# WHAT IS REQUIRED
Return the lines of the data below in which the string "degrees" occurs.

------ AVAILABLE DATA

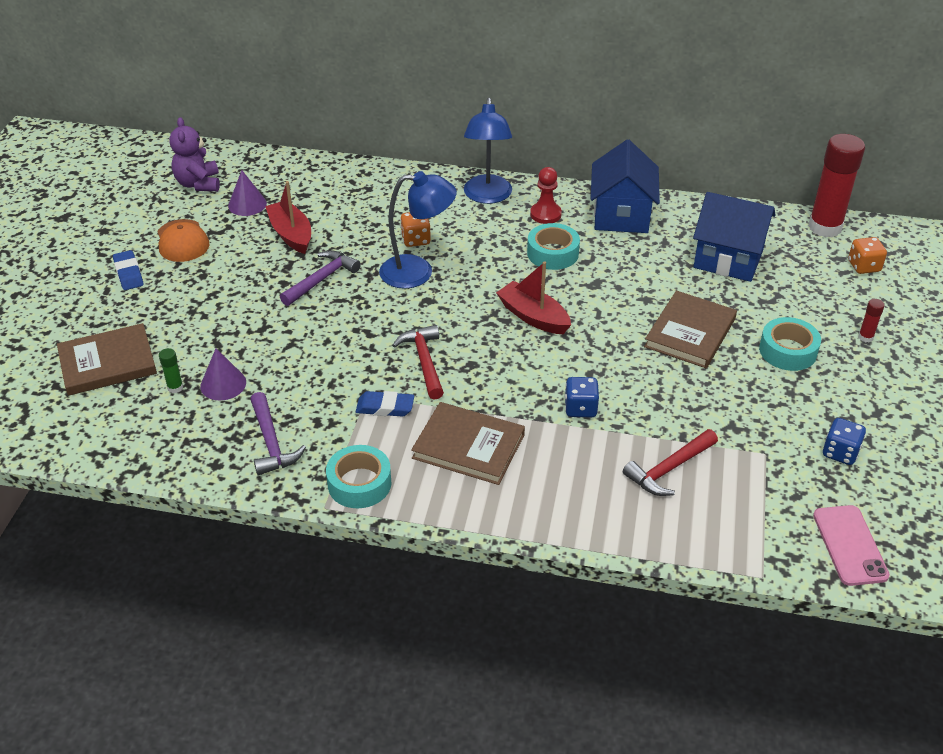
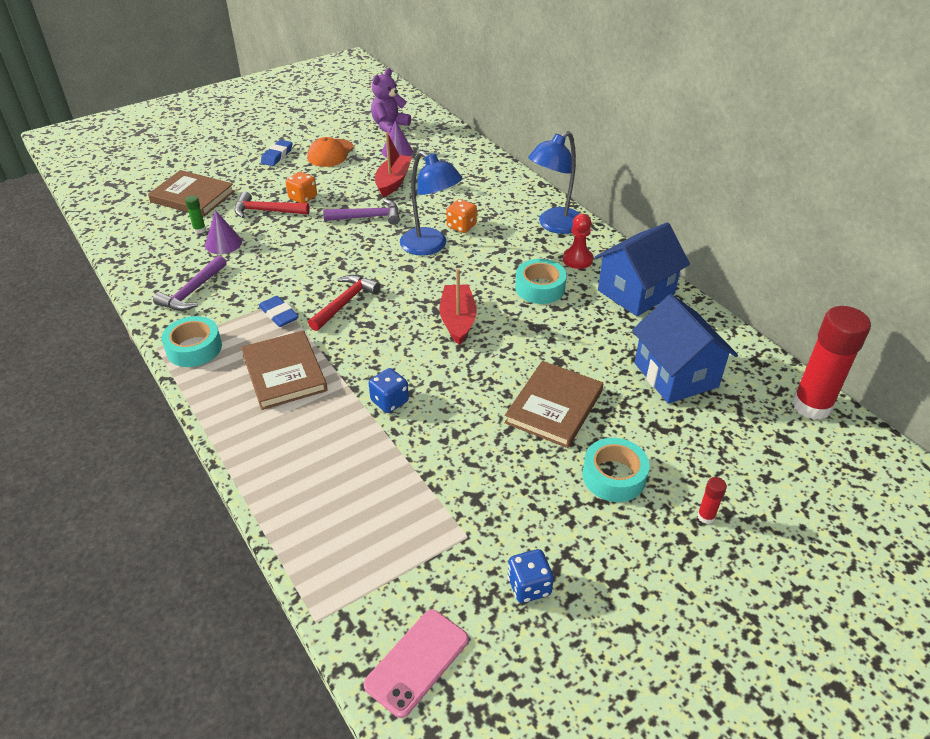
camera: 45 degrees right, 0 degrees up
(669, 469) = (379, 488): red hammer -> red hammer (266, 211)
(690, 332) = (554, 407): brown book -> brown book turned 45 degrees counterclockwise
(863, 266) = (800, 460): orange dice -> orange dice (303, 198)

------------

# THE ANSWER
camera: 45 degrees right, 0 degrees up
(690, 332) = (554, 407): brown book -> brown book turned 45 degrees counterclockwise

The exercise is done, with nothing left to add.